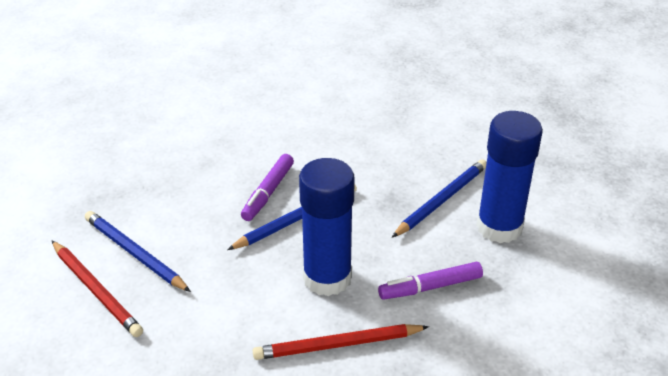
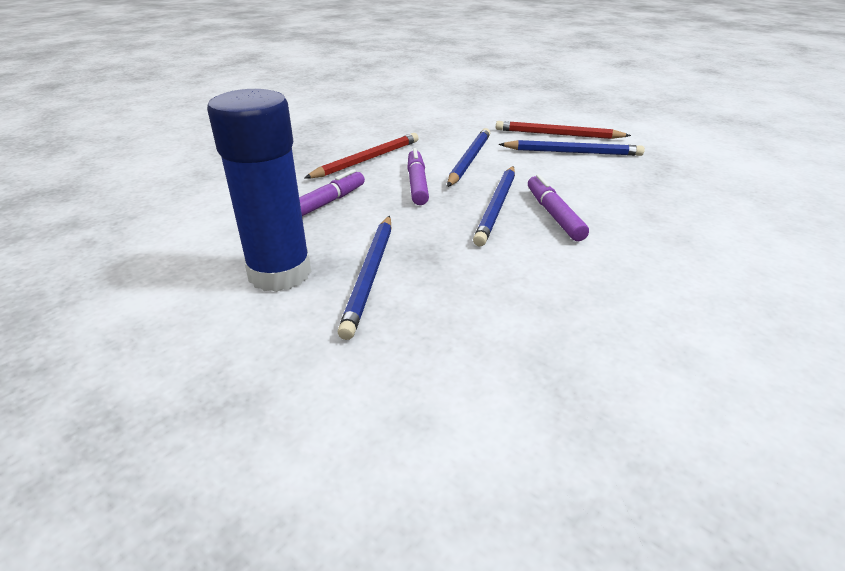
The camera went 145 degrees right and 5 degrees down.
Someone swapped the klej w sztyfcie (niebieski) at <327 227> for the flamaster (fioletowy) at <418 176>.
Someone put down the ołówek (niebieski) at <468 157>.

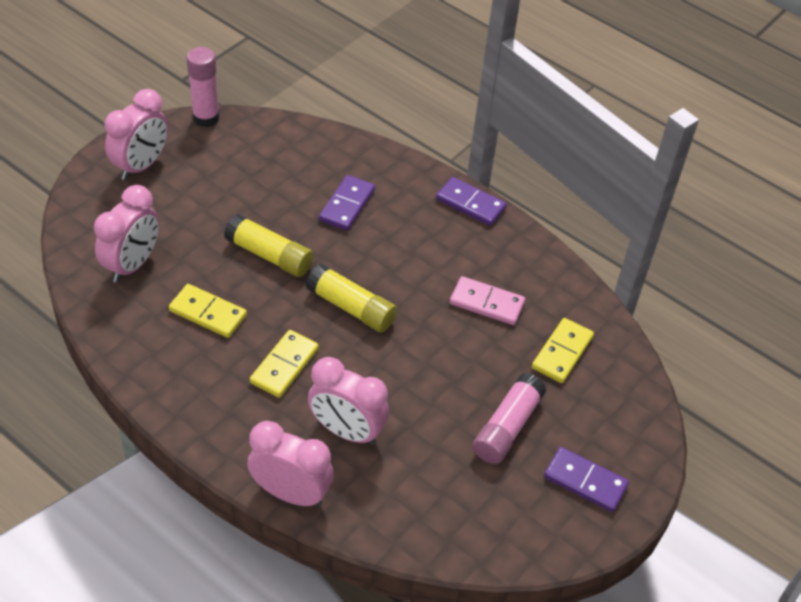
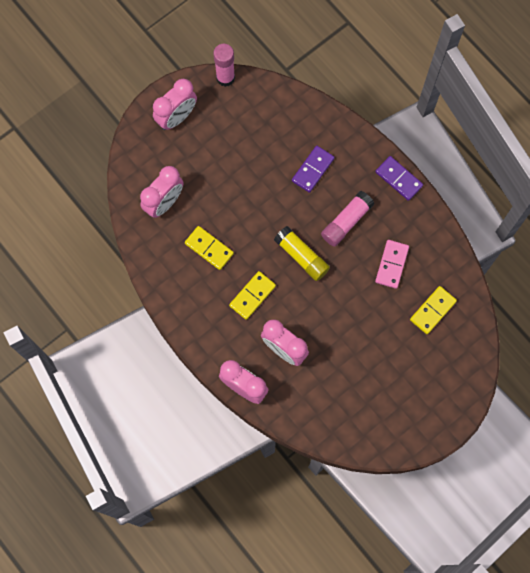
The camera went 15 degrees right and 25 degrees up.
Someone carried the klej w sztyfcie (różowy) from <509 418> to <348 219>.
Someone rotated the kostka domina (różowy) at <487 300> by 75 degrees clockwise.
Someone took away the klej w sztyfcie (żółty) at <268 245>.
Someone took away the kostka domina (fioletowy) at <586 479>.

───

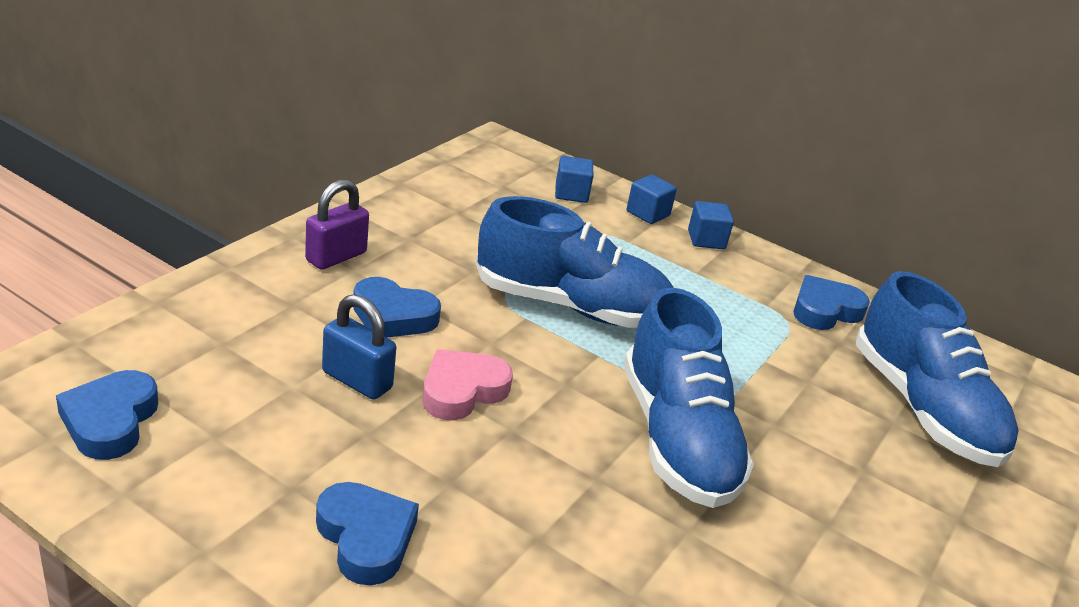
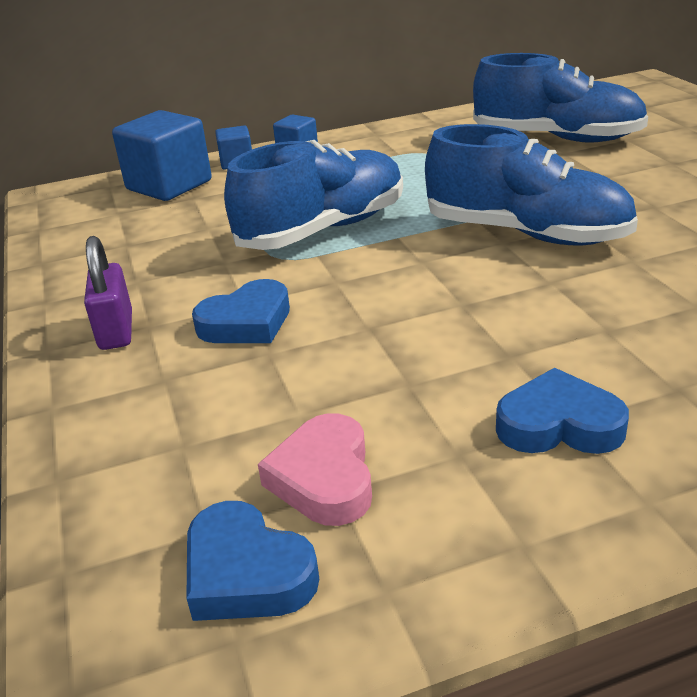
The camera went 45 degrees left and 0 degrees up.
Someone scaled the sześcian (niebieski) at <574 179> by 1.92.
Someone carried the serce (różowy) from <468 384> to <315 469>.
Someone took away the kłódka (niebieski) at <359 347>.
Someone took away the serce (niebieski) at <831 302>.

───

What you should do: What you return must match, character for character, the lines above from the one with "The camera went 145" through the one with "The camera went 15", minus any pictures.

Reply:
The camera went 145 degrees right and 5 degrees down.
Someone swapped the klej w sztyfcie (niebieski) at <327 227> for the flamaster (fioletowy) at <418 176>.
Someone put down the ołówek (niebieski) at <468 157>.

The camera went 15 degrees right and 25 degrees up.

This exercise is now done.